#### Material:
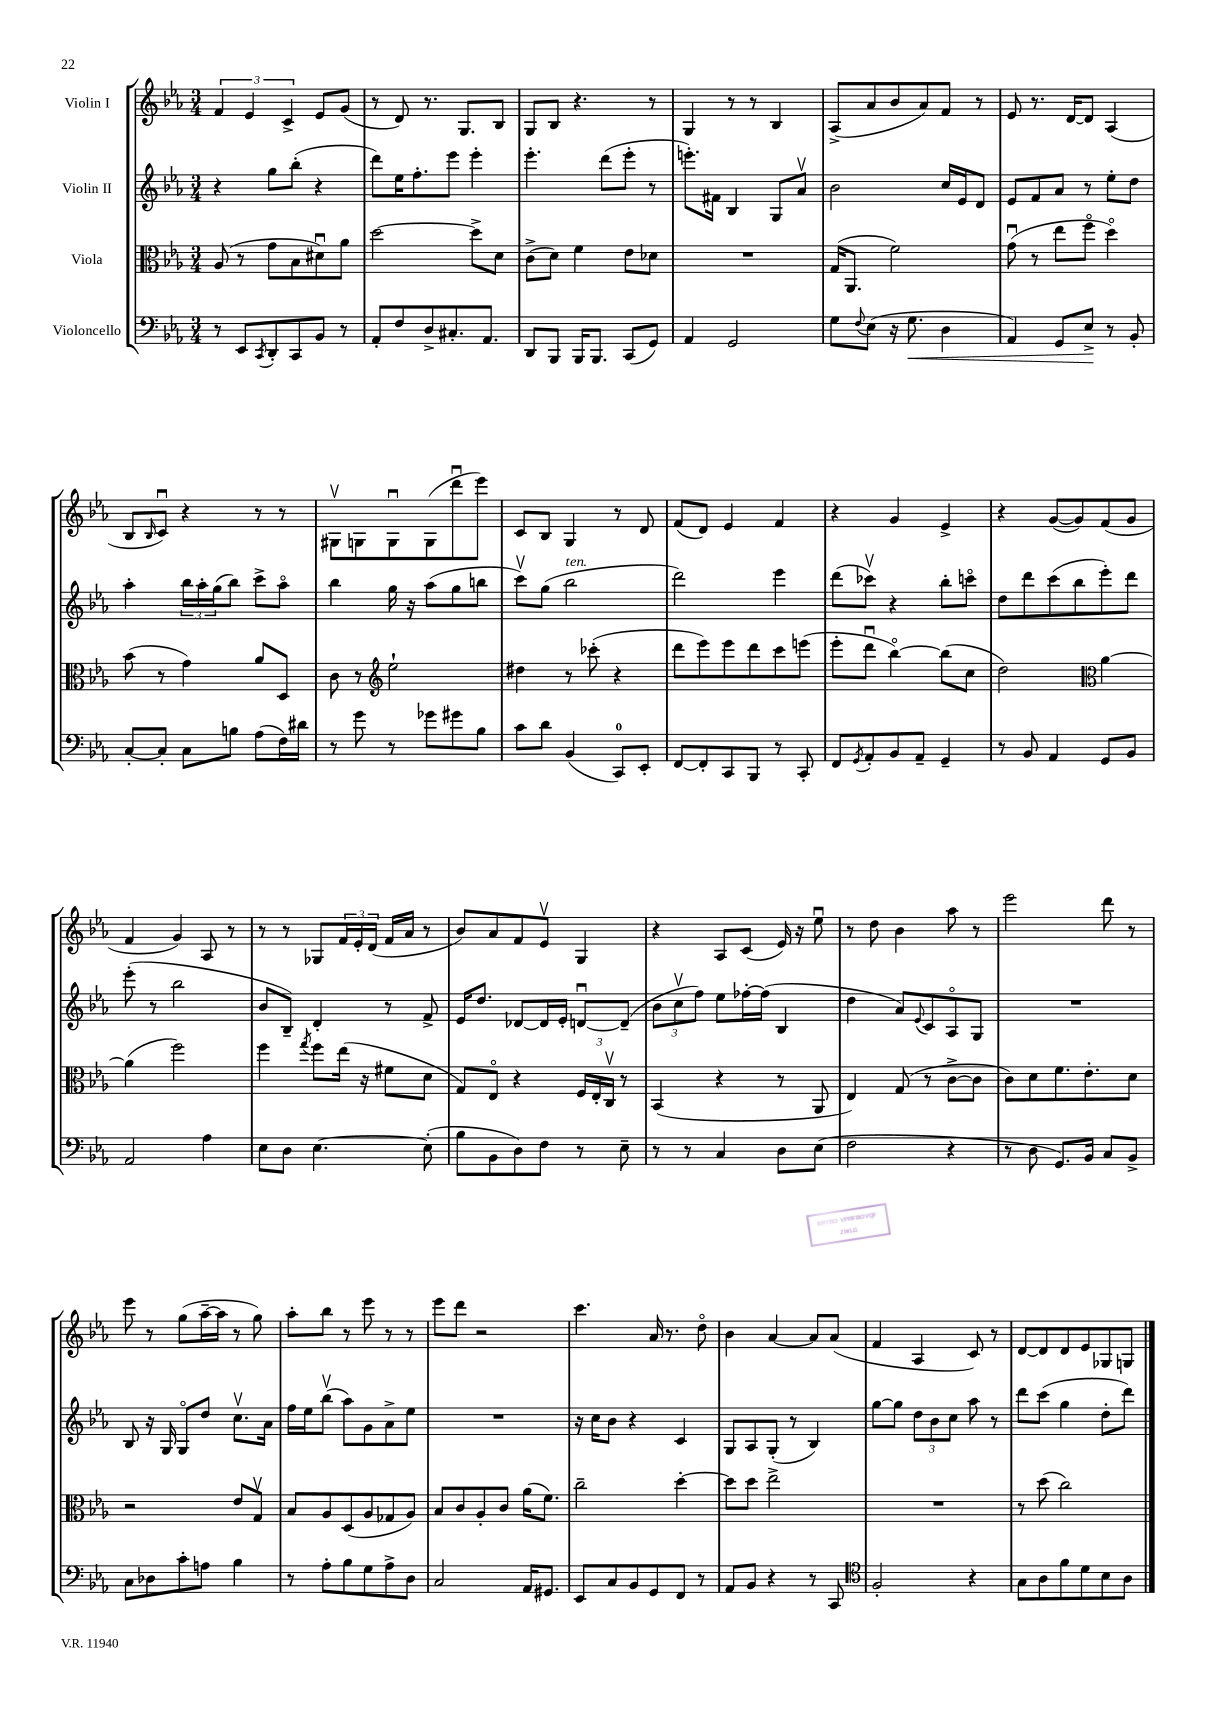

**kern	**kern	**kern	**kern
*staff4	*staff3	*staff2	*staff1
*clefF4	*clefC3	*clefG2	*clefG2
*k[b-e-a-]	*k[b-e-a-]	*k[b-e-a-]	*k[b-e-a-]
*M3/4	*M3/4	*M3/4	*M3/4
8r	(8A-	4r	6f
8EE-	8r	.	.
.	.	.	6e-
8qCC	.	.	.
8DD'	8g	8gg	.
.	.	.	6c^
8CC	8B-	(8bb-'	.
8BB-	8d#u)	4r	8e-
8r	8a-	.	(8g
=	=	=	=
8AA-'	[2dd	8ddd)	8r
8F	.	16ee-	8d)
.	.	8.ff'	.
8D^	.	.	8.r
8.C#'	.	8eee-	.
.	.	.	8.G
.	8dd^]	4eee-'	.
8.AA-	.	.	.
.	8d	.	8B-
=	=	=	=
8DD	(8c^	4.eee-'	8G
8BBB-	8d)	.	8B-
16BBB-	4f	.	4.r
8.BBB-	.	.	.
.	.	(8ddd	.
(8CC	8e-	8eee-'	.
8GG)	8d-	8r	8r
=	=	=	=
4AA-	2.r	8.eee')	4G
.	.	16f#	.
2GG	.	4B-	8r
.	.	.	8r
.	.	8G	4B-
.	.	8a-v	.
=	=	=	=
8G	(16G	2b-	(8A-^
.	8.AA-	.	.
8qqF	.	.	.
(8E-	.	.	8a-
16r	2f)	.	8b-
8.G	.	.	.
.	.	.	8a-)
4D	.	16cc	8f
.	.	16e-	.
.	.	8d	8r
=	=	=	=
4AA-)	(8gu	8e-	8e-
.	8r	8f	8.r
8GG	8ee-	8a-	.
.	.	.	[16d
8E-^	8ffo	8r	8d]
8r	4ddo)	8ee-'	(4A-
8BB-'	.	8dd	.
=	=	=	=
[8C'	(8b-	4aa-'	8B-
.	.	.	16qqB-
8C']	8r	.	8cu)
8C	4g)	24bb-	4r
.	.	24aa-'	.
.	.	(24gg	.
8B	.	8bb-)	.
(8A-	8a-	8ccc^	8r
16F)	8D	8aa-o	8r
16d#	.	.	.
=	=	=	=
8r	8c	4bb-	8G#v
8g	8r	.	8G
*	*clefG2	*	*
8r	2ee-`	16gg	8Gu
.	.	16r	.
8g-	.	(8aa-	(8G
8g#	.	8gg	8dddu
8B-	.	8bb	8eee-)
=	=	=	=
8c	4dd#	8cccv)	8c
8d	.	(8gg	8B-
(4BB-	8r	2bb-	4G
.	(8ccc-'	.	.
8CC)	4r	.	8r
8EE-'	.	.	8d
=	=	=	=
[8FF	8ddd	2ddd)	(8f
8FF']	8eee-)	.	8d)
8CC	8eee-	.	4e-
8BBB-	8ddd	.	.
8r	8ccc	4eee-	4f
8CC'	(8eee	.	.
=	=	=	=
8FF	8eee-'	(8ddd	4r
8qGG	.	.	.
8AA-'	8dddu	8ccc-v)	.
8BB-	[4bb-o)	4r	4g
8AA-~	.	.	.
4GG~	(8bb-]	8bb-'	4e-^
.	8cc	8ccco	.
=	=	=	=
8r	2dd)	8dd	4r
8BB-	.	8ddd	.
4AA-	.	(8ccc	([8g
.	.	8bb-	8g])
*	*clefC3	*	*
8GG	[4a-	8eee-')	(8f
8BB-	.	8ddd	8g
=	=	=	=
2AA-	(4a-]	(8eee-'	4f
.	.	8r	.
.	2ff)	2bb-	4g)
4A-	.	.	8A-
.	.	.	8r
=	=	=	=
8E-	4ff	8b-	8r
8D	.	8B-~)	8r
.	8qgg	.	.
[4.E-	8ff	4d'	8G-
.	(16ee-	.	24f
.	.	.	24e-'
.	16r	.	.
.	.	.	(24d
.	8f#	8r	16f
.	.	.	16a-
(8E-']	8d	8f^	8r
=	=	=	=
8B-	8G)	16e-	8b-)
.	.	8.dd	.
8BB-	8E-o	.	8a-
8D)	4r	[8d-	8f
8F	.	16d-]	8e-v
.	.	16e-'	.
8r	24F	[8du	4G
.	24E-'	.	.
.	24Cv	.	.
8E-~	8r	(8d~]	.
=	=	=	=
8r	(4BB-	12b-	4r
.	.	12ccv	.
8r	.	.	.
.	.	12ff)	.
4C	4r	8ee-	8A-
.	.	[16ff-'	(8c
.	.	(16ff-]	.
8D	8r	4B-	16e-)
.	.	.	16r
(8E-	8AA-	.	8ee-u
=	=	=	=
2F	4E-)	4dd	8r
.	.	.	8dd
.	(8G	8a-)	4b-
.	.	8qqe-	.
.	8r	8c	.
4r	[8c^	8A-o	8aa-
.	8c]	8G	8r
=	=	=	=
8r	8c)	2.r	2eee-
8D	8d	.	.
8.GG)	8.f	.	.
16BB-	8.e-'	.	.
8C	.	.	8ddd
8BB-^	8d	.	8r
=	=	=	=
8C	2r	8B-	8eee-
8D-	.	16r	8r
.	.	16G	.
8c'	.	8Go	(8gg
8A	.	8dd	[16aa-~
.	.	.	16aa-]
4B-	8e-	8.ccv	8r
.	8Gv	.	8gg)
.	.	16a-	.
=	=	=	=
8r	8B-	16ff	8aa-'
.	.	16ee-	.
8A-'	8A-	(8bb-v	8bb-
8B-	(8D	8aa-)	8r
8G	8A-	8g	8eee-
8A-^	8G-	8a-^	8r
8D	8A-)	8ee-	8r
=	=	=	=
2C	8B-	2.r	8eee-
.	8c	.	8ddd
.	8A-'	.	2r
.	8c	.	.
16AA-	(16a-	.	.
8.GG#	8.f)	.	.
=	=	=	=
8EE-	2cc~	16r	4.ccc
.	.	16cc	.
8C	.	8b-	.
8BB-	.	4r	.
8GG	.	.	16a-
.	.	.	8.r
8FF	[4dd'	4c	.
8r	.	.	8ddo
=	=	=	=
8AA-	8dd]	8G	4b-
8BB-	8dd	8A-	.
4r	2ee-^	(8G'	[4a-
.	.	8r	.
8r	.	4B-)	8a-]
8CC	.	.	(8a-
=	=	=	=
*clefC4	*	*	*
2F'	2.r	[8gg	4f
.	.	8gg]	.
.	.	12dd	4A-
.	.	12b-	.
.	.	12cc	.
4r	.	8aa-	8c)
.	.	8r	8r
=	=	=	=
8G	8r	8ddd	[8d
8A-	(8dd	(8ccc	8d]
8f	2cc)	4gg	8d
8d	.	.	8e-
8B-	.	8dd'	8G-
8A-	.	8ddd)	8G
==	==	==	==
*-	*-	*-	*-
---
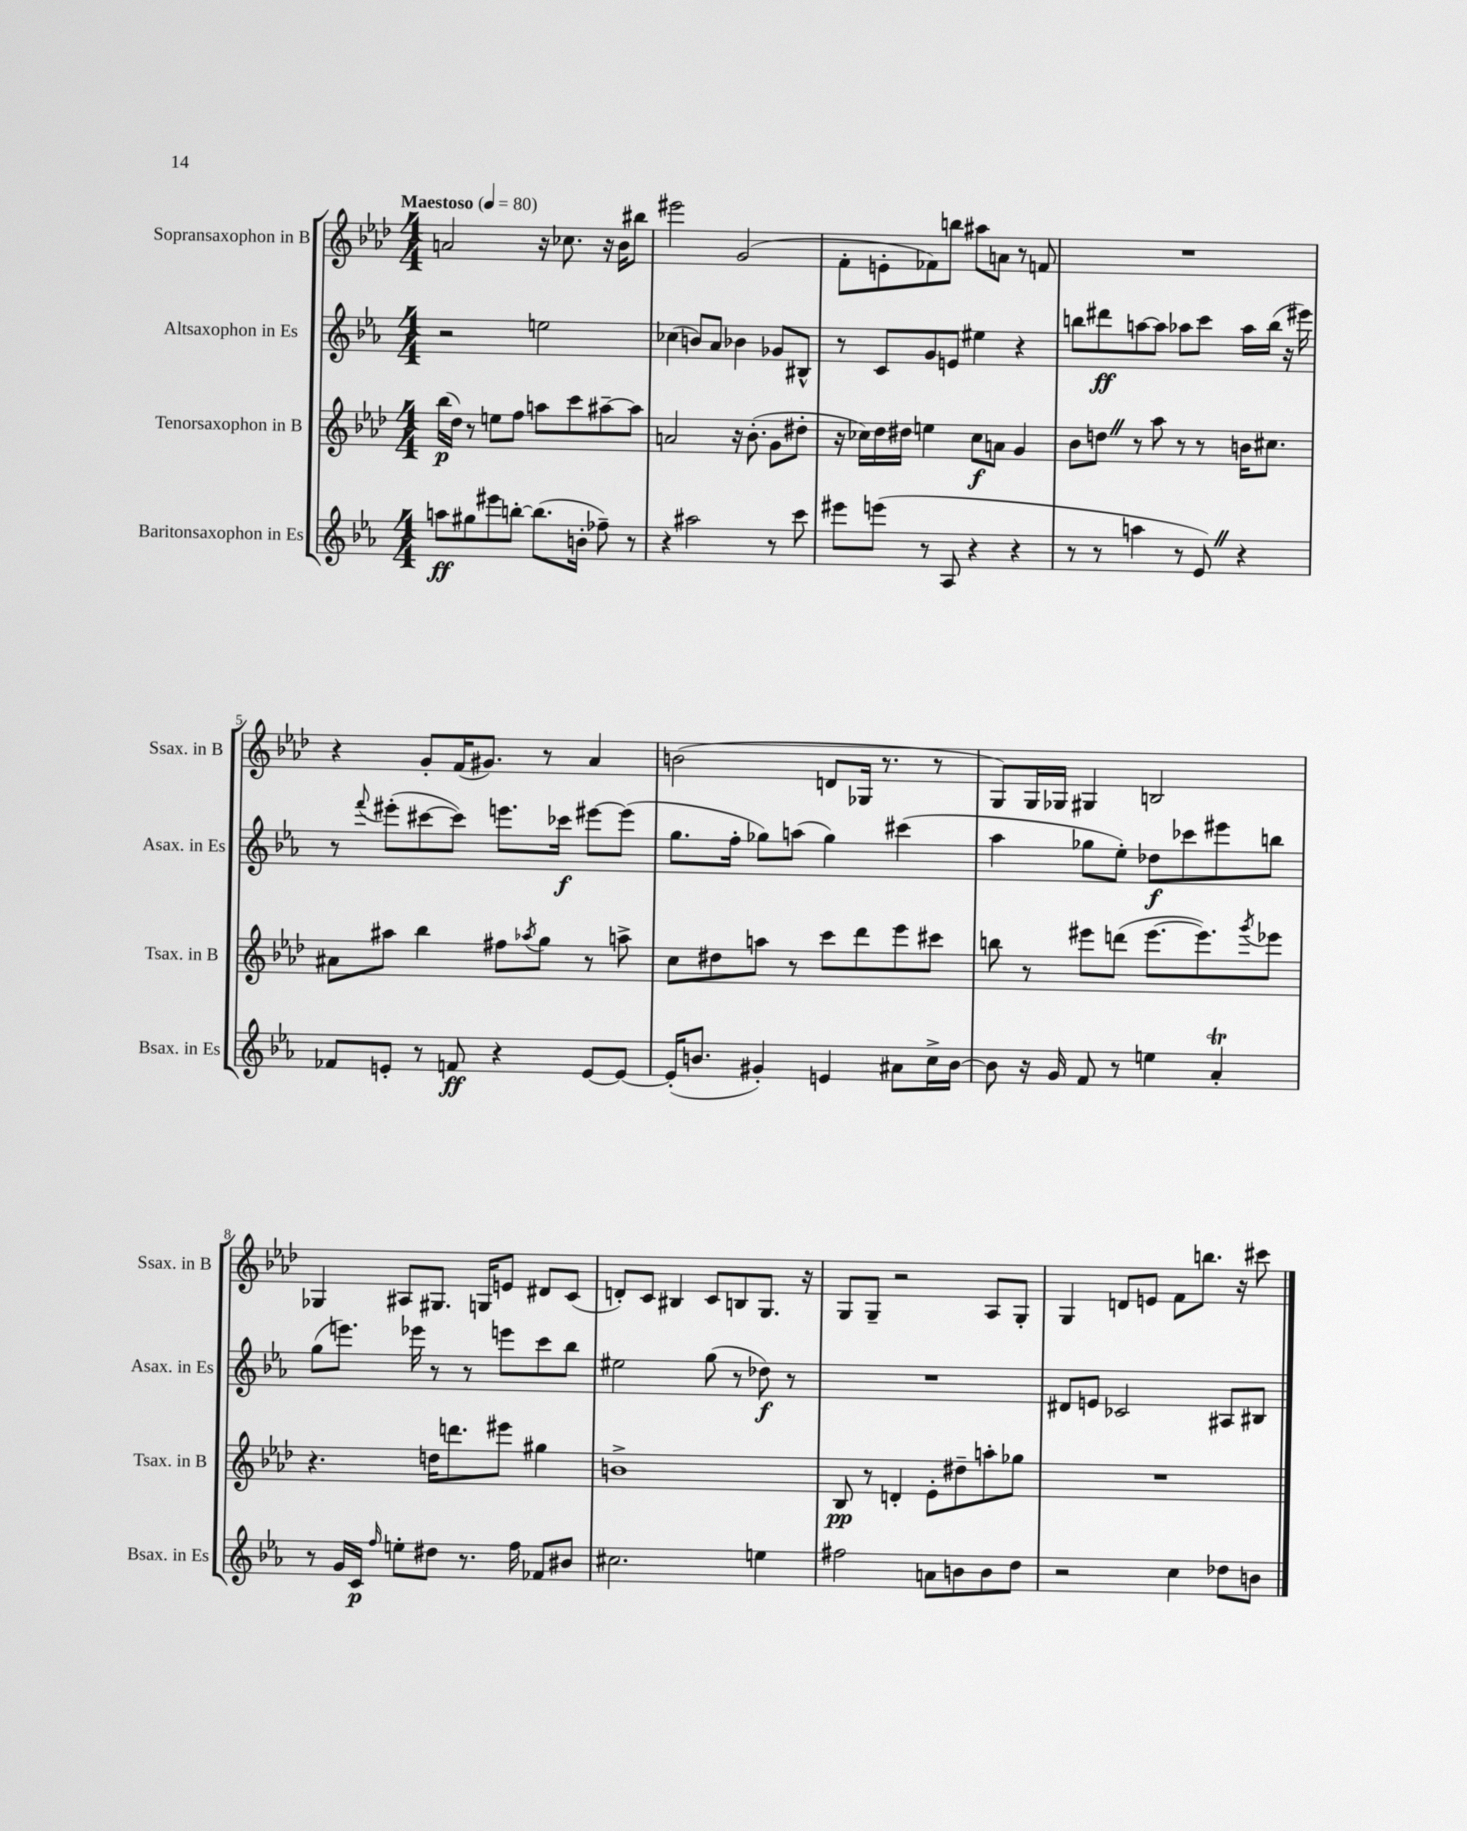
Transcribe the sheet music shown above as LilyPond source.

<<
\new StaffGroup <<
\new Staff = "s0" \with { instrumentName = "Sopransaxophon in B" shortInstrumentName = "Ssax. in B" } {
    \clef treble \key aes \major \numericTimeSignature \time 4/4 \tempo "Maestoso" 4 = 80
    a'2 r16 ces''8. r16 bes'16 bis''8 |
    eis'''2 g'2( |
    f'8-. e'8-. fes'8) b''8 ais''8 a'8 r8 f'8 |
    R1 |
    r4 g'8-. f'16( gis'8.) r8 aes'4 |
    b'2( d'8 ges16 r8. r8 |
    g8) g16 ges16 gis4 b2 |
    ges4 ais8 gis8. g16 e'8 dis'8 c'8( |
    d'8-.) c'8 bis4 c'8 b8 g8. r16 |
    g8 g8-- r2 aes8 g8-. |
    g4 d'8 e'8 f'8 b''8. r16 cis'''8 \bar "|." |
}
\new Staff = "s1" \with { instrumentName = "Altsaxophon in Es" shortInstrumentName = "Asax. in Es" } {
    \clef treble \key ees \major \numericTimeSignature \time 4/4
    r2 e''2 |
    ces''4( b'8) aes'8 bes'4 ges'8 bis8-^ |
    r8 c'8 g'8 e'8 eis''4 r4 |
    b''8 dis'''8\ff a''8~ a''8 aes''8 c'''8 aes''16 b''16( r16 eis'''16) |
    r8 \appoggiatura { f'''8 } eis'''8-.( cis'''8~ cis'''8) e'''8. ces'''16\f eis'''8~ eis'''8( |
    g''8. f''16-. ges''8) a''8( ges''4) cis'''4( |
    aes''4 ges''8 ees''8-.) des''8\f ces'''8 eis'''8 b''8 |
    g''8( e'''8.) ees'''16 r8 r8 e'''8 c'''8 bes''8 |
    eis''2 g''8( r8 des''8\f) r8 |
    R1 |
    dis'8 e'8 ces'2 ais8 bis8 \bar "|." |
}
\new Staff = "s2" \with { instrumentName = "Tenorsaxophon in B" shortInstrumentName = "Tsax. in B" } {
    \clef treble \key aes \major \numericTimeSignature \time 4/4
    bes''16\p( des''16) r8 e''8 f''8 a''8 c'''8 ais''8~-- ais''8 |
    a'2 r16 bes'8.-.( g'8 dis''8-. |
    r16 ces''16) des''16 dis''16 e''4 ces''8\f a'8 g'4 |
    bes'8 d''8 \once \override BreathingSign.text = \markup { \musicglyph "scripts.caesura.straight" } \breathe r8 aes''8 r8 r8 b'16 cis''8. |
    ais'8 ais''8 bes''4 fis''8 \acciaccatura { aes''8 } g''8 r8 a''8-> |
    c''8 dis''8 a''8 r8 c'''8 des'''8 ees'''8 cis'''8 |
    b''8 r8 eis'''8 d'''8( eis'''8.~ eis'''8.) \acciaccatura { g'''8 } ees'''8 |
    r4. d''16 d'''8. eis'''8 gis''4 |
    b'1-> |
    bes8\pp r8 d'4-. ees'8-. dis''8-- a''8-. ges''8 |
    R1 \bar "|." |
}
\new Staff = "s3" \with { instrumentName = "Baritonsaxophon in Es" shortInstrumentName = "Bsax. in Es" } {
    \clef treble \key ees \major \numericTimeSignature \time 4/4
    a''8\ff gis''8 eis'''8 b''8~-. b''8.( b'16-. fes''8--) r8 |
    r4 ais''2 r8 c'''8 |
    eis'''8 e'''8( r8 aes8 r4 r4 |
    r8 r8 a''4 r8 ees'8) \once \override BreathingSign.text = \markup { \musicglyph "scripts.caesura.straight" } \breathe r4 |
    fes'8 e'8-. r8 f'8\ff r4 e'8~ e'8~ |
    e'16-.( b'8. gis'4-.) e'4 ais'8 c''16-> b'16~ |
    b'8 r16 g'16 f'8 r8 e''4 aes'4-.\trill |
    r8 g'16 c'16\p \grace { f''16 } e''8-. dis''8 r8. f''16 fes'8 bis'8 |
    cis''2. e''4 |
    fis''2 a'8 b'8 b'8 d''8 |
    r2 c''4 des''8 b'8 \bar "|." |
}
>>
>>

#### What the task asks:
Quote every line of the records in which the string "scripts" appears; uppercase and lowercase letters count as different.

#### Solved exercise:
    bes'8 d''8 \once \override BreathingSign.text = \markup { \musicglyph "scripts.caesura.straight" } \breathe r8 aes''8 r8 r8 b'16 cis''8. |
    r8 r8 a''4 r8 ees'8) \once \override BreathingSign.text = \markup { \musicglyph "scripts.caesura.straight" } \breathe r4 |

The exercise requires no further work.